* _Task requirements_: For this exercise, copy exactly the lines below from the one with "(284, 429) = (282, 402): grey" through the one with "camera: 80 degrees left, 10 degrees up" and leave out the pictures.

* _Available records_:

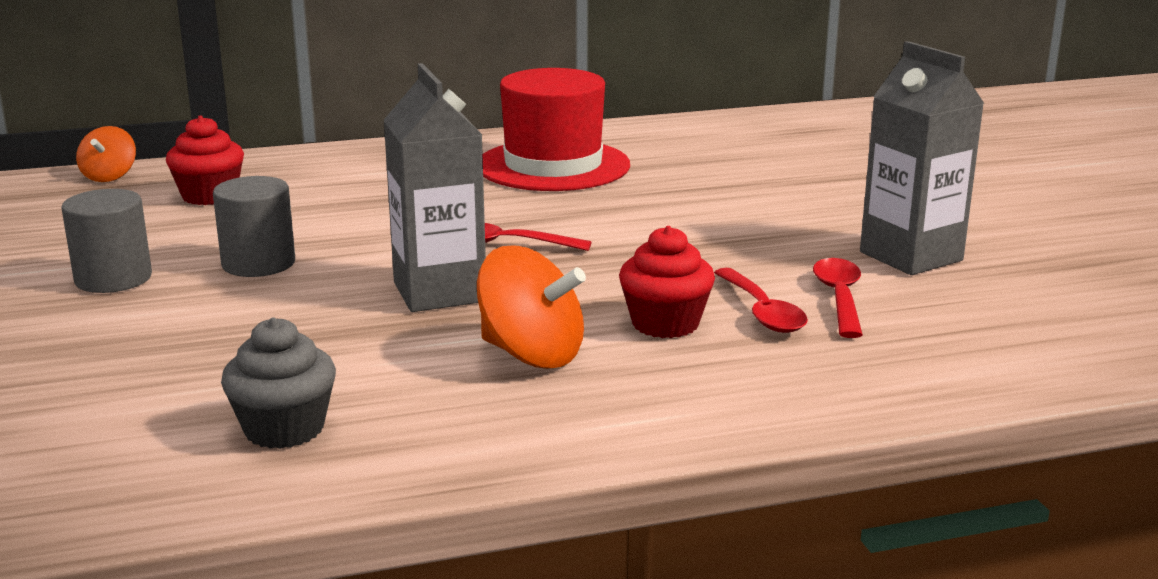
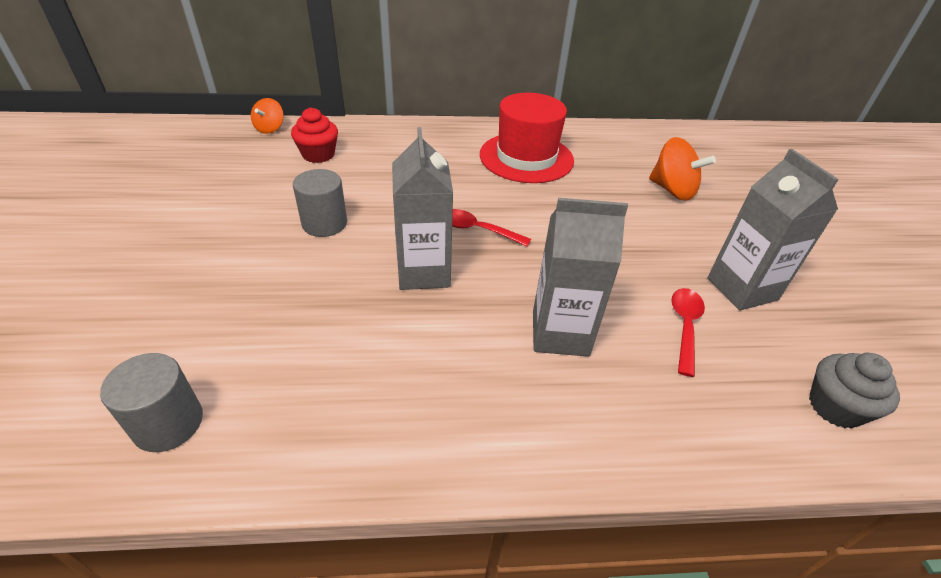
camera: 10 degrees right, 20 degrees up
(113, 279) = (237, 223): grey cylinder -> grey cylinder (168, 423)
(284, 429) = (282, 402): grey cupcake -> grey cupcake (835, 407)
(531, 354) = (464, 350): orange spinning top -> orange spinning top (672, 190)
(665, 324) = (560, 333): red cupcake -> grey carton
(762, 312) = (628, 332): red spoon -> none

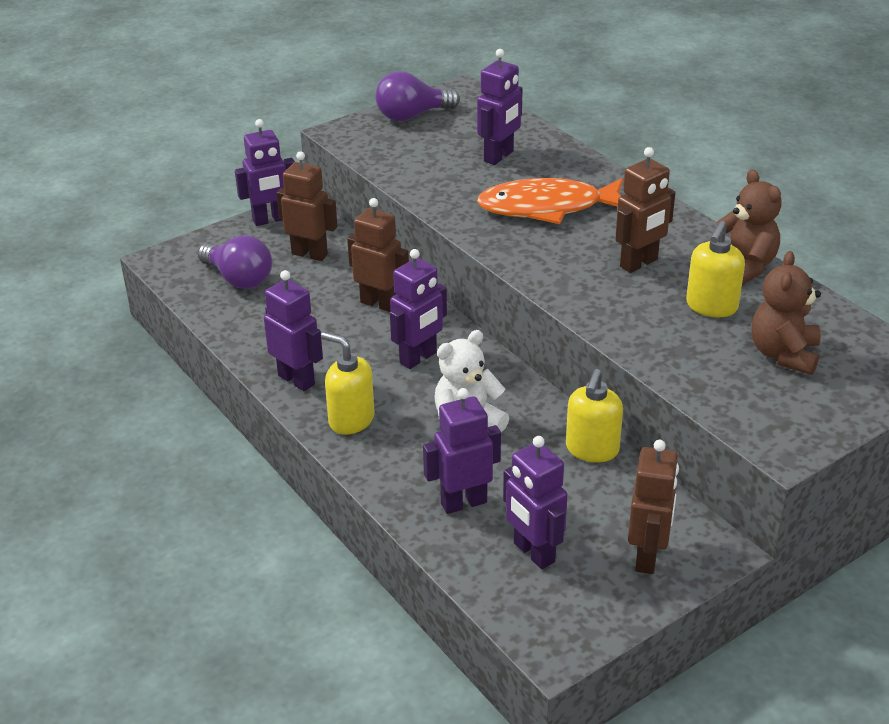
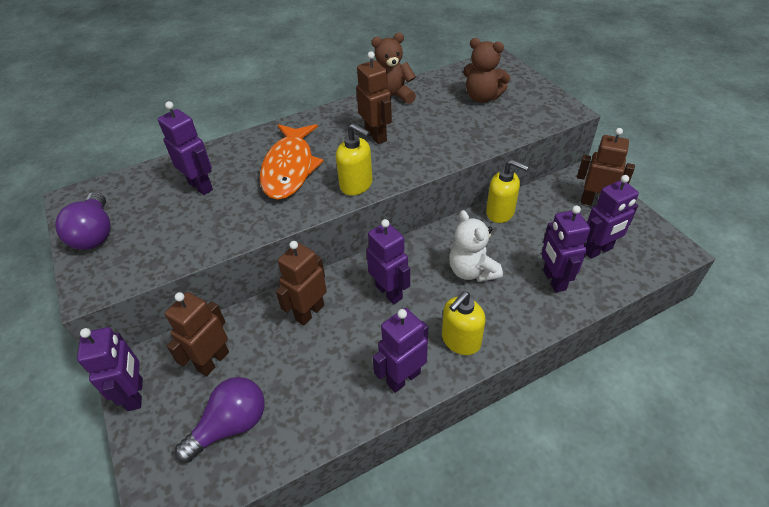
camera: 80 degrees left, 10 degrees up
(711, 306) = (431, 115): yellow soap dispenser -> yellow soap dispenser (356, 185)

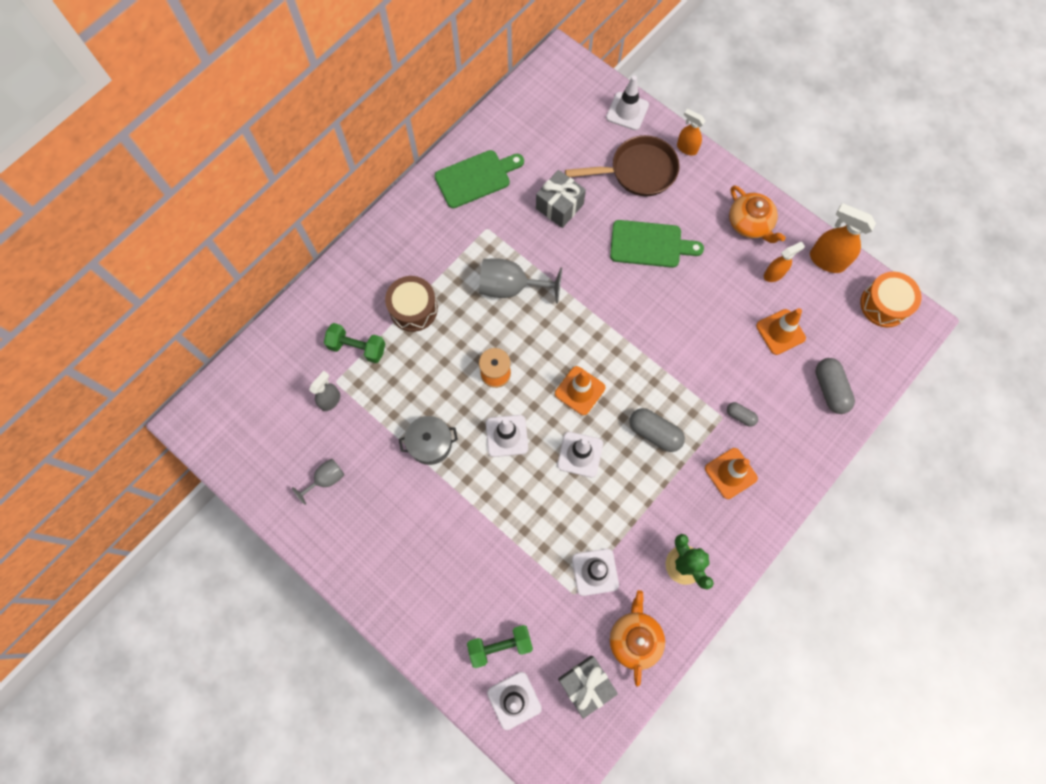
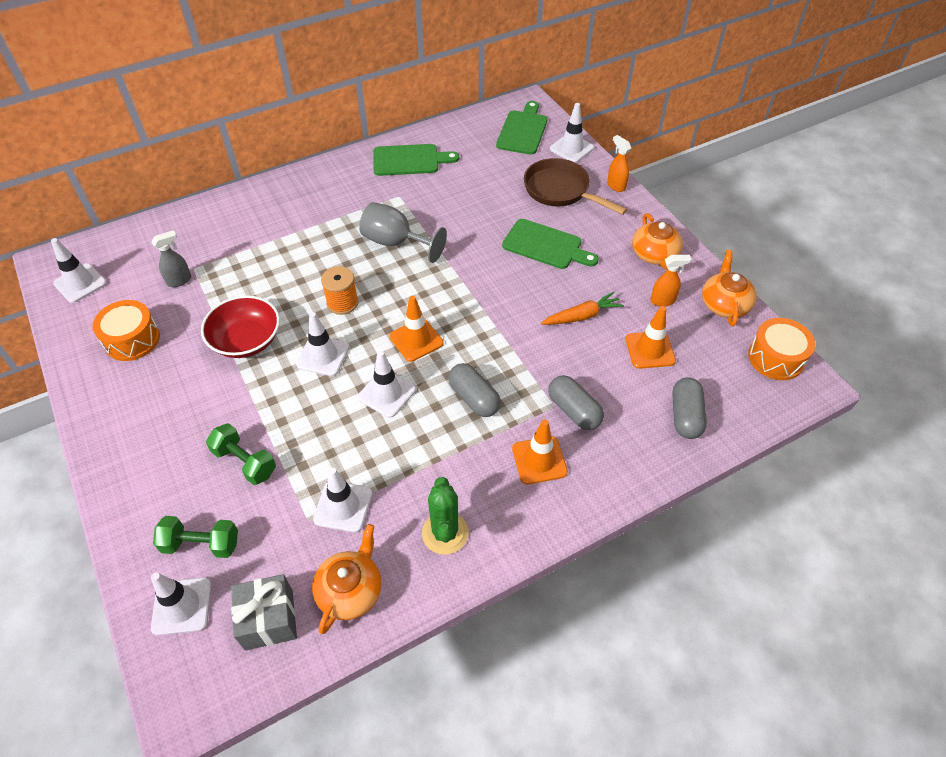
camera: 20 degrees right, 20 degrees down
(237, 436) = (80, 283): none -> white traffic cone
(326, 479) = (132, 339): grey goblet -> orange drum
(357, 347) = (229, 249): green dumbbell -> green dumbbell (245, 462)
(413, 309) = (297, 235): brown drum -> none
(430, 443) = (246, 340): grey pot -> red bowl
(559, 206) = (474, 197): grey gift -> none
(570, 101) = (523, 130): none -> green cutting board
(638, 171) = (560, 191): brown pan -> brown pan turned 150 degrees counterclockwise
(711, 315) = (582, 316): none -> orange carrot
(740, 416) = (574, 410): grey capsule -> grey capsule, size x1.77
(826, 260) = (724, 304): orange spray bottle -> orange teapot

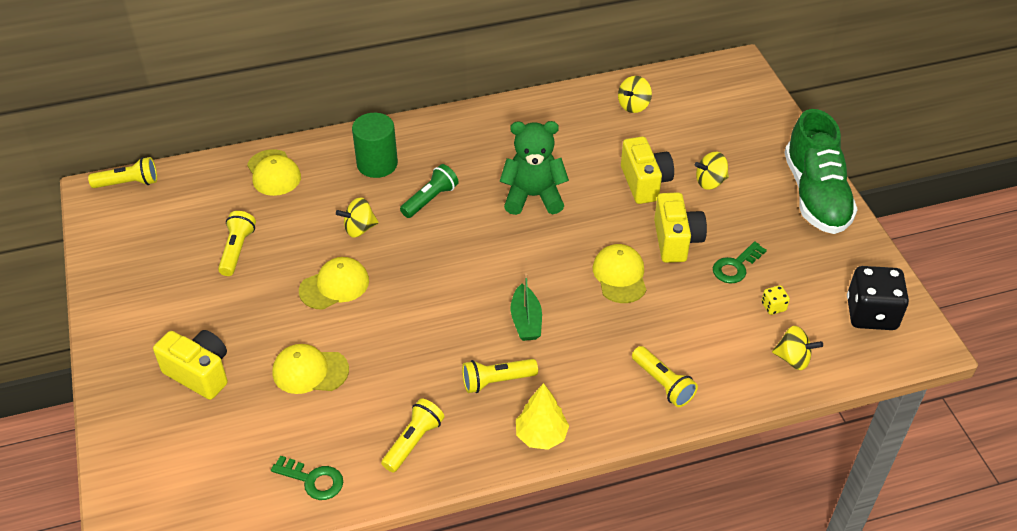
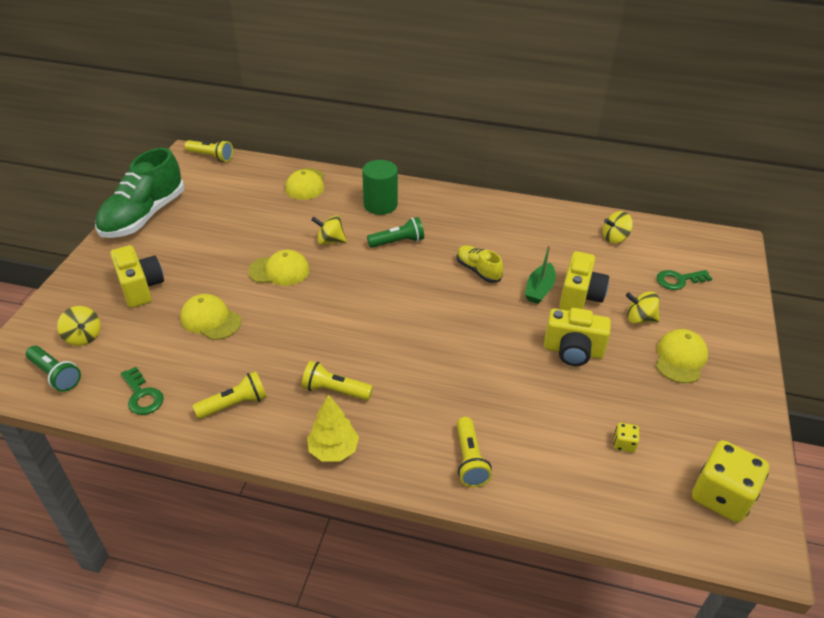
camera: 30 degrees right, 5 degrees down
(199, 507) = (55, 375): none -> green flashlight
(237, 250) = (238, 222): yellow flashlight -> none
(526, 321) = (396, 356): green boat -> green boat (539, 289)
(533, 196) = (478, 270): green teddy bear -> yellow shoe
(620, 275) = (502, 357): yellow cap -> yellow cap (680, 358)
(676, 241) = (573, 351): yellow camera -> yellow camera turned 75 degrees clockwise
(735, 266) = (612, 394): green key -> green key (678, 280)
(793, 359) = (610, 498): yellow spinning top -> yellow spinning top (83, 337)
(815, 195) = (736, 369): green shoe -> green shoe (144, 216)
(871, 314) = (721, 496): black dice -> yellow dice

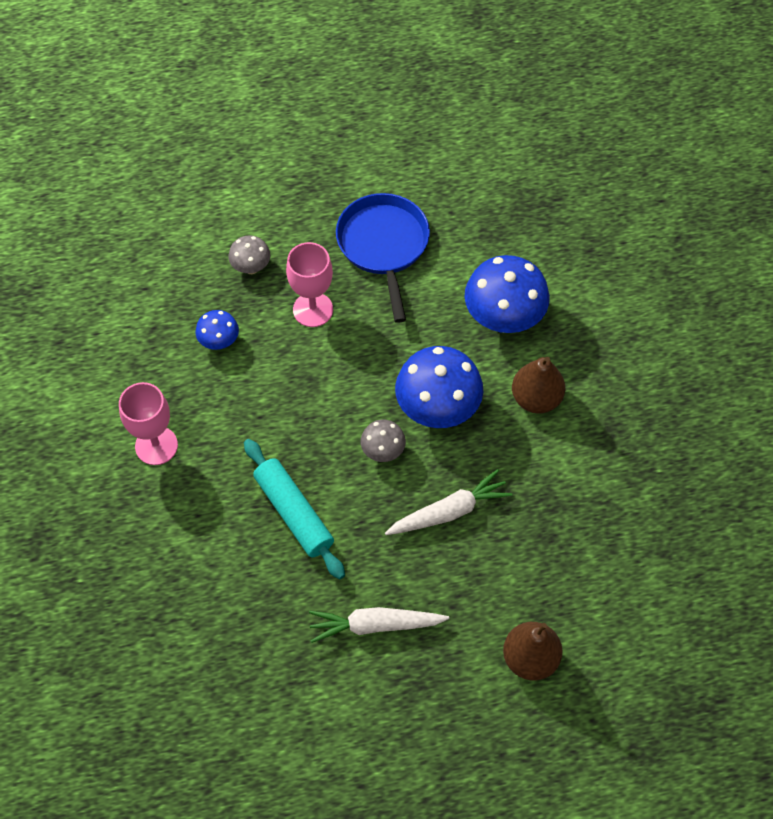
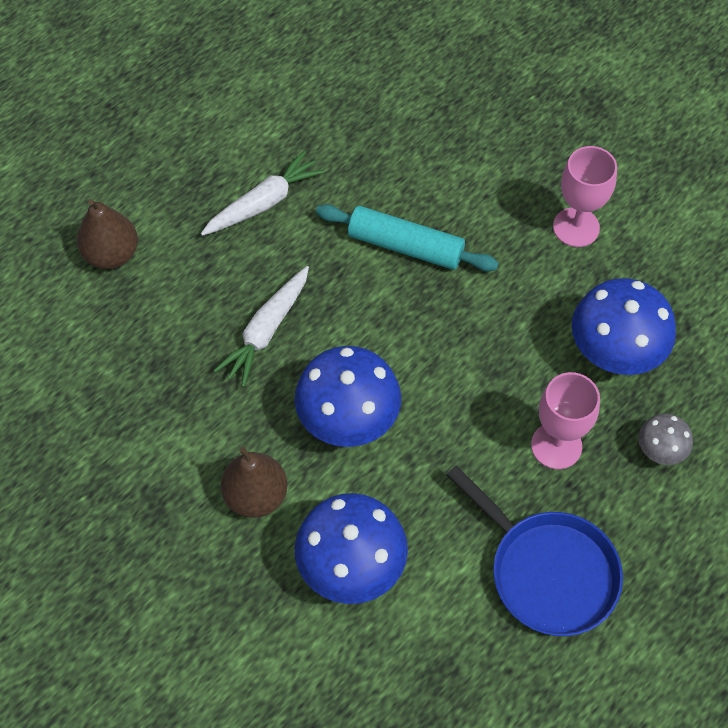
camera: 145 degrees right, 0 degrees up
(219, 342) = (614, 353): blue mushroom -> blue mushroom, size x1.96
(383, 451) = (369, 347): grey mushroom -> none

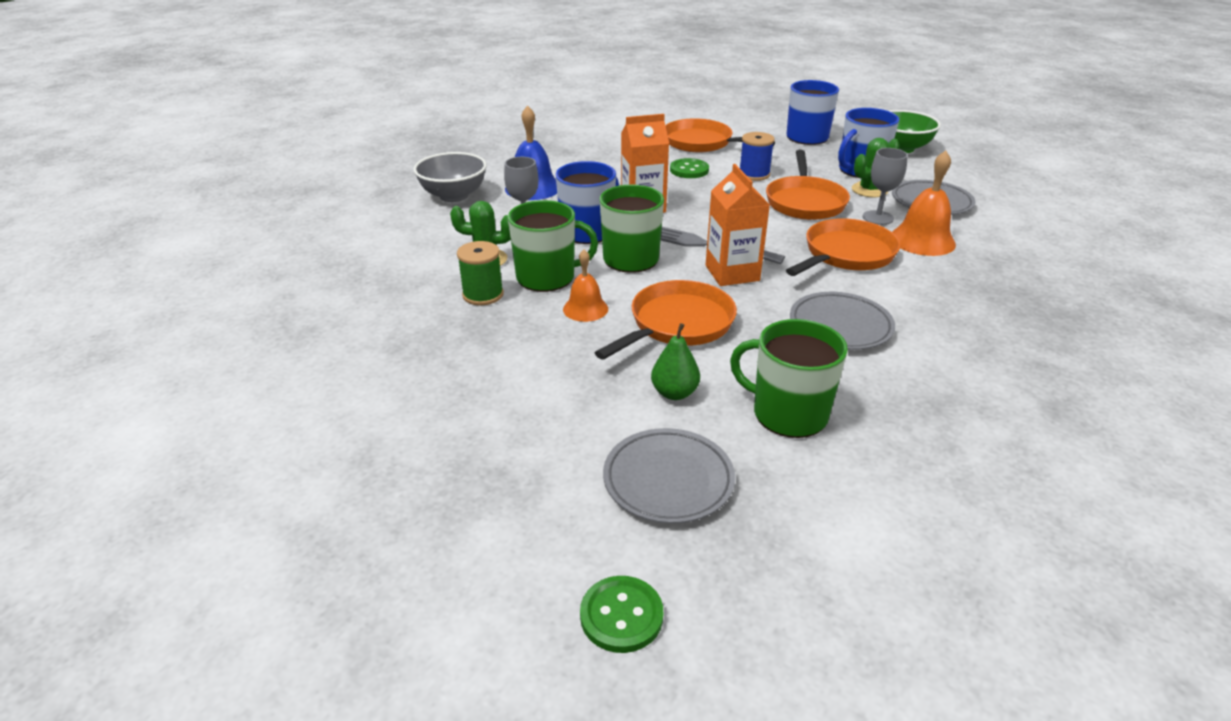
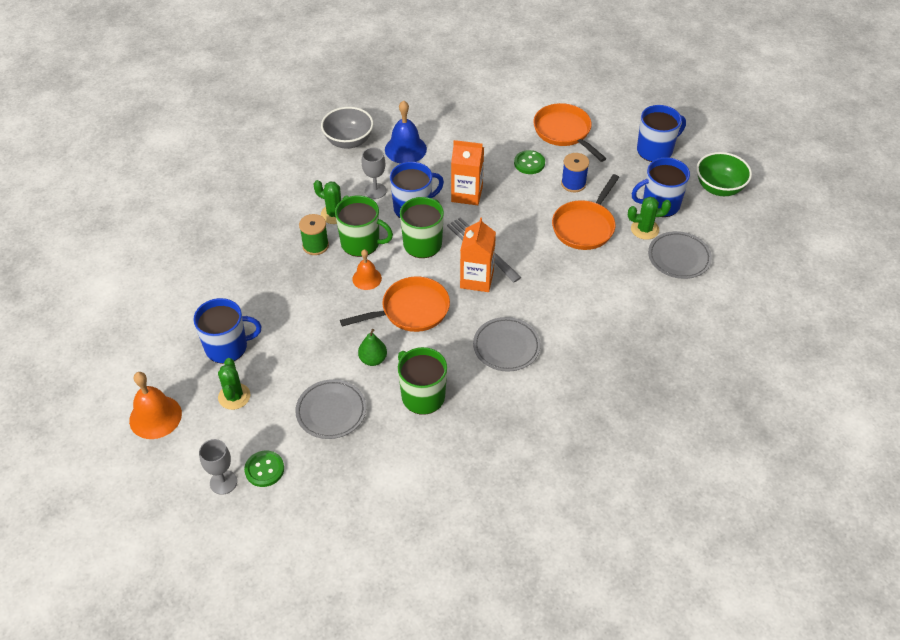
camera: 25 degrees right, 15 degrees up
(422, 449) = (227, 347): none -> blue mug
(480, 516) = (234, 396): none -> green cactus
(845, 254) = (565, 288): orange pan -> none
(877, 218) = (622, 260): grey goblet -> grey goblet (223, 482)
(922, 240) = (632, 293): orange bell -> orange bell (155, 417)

* _Output for this exercise_:
(284, 429) = (282, 402): grey cupcake -> grey cupcake (835, 407)
(531, 354) = (464, 350): orange spinning top -> orange spinning top (672, 190)
(665, 324) = (560, 333): red cupcake -> grey carton
(762, 312) = (628, 332): red spoon -> none

camera: 80 degrees left, 10 degrees up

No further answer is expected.